WORK REQUIRED: The answer is an exact repeat of the entries below, with the pictures omitted.

□ □ □ □ □ □ □

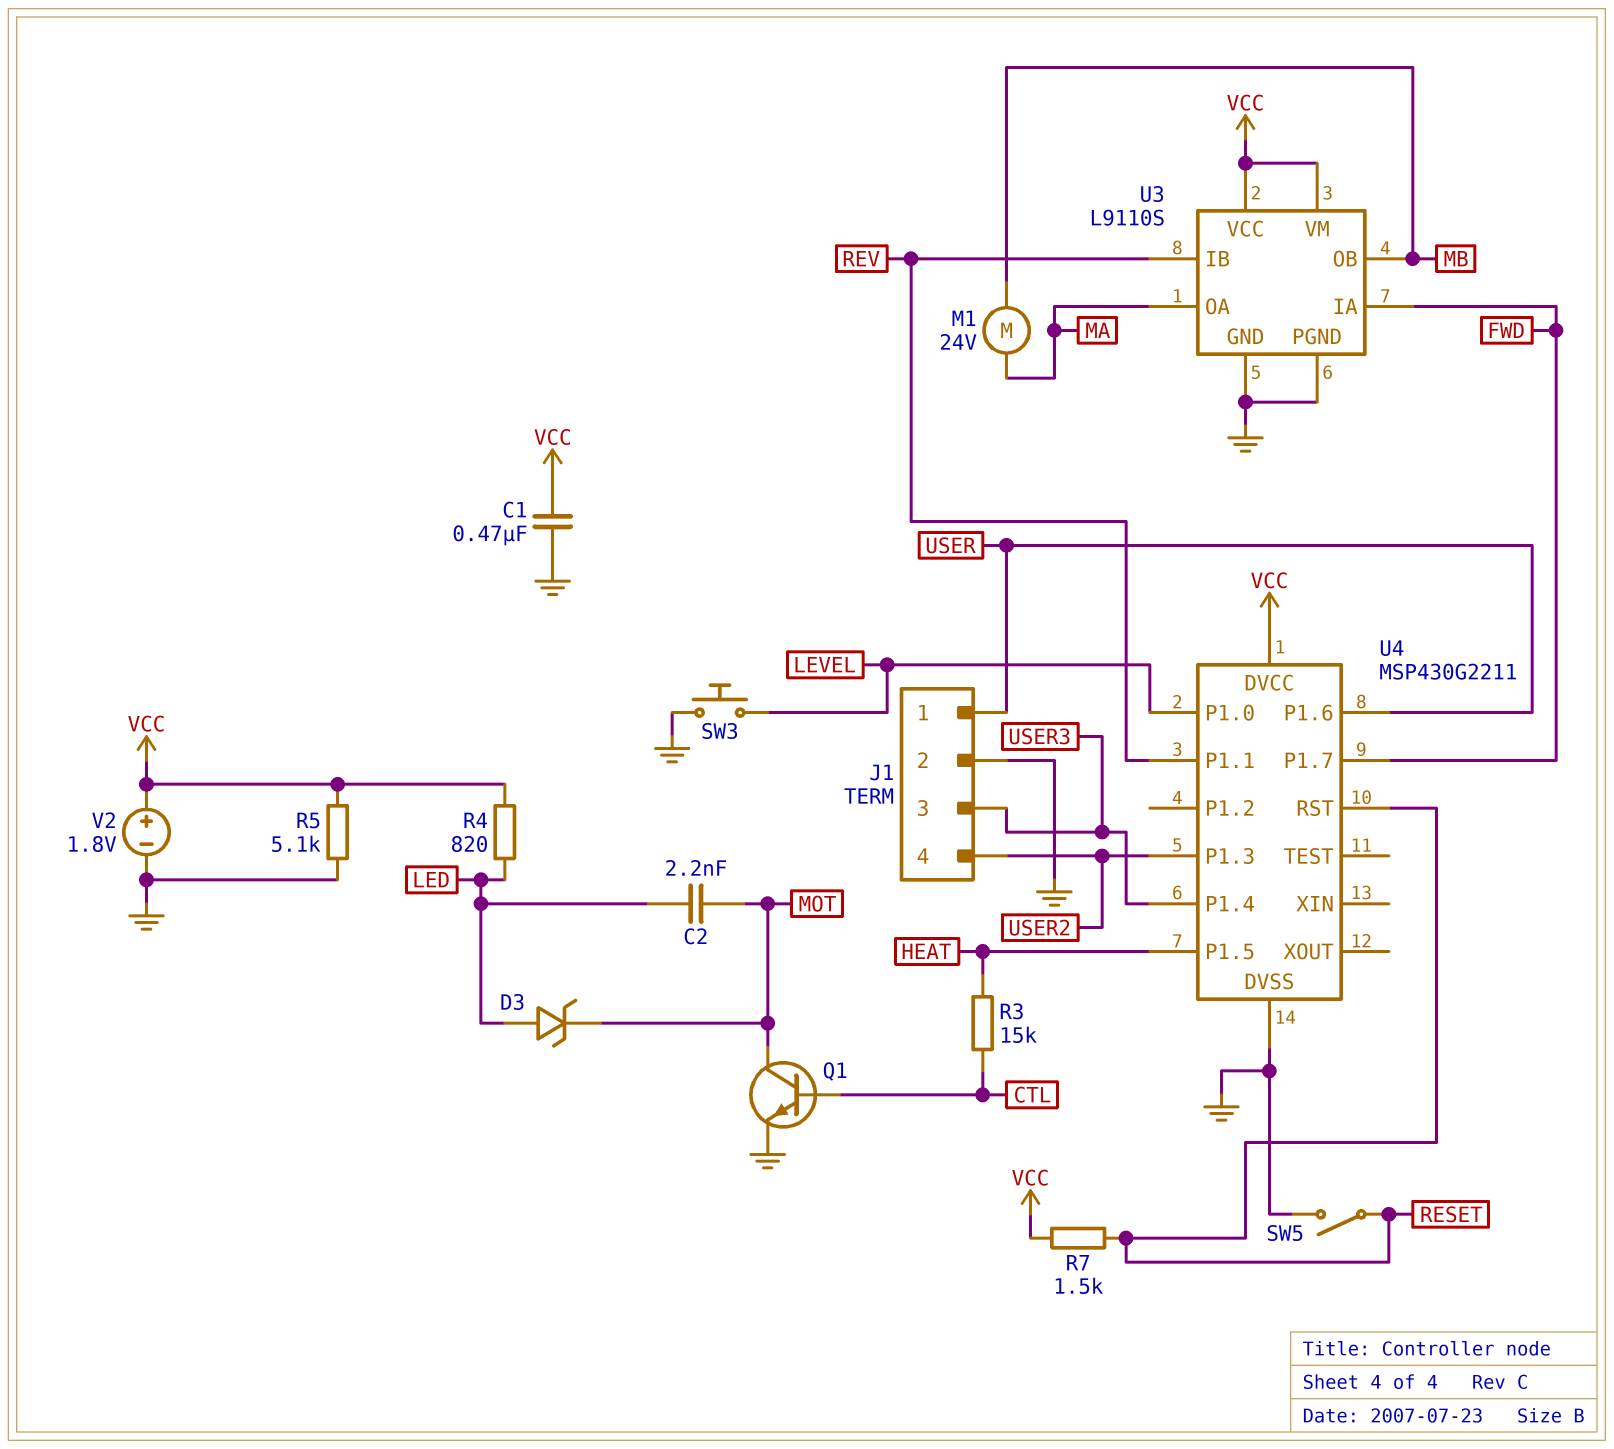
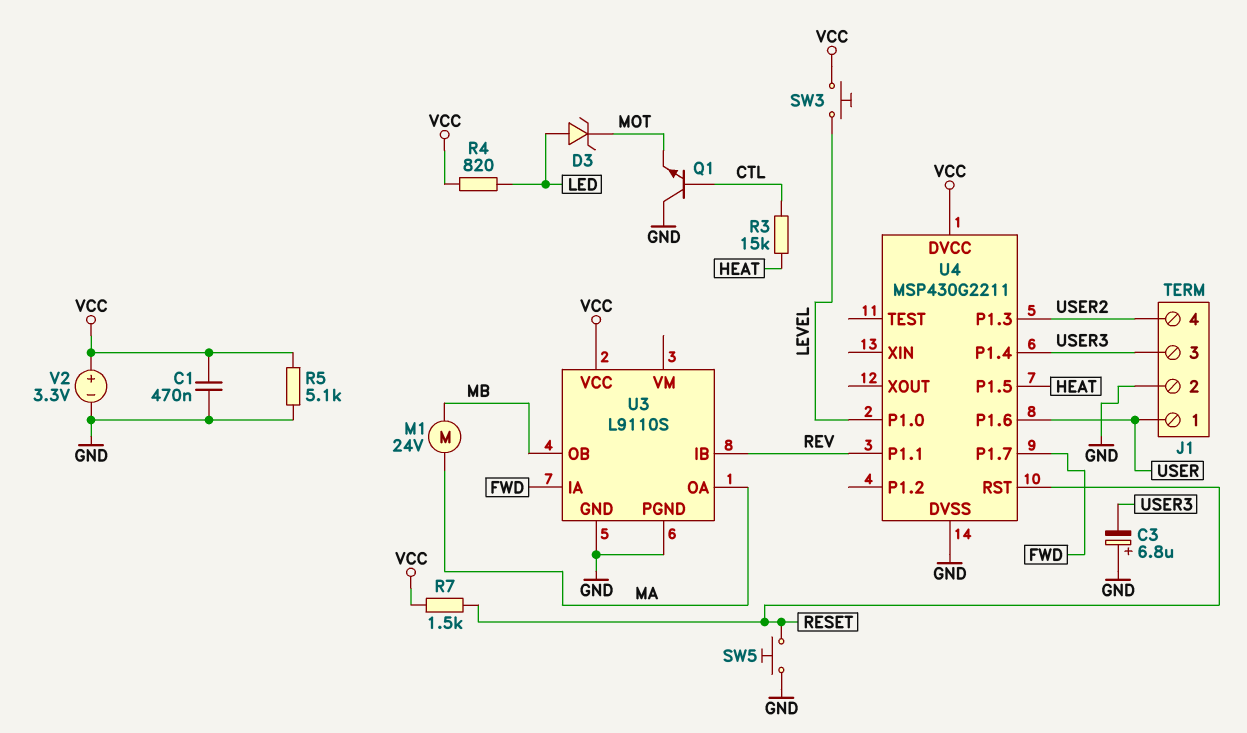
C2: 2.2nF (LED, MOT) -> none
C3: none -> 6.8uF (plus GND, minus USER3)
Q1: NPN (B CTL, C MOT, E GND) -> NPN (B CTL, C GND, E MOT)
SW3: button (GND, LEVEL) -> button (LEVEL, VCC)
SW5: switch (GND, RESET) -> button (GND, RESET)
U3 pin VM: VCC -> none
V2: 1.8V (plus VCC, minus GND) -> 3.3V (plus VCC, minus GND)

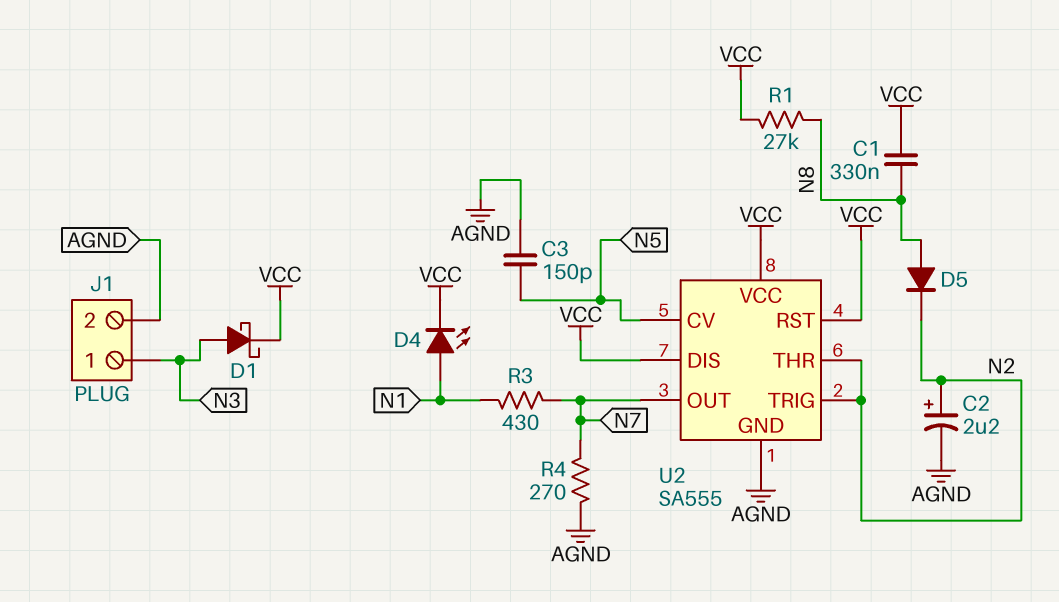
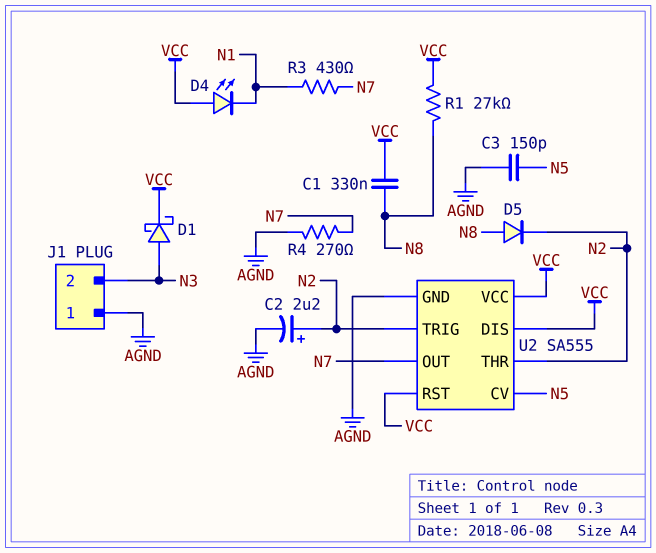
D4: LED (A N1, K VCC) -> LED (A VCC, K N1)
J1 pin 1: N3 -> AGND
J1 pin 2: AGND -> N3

□ □ □ □ □ □ □

WRITTEN SOLUTION:
C2: 2.2nF (LED, MOT) -> none
C3: none -> 6.8uF (plus GND, minus USER3)
Q1: NPN (B CTL, C MOT, E GND) -> NPN (B CTL, C GND, E MOT)
SW3: button (GND, LEVEL) -> button (LEVEL, VCC)
SW5: switch (GND, RESET) -> button (GND, RESET)
U3 pin VM: VCC -> none
V2: 1.8V (plus VCC, minus GND) -> 3.3V (plus VCC, minus GND)

D4: LED (A N1, K VCC) -> LED (A VCC, K N1)
J1 pin 1: N3 -> AGND
J1 pin 2: AGND -> N3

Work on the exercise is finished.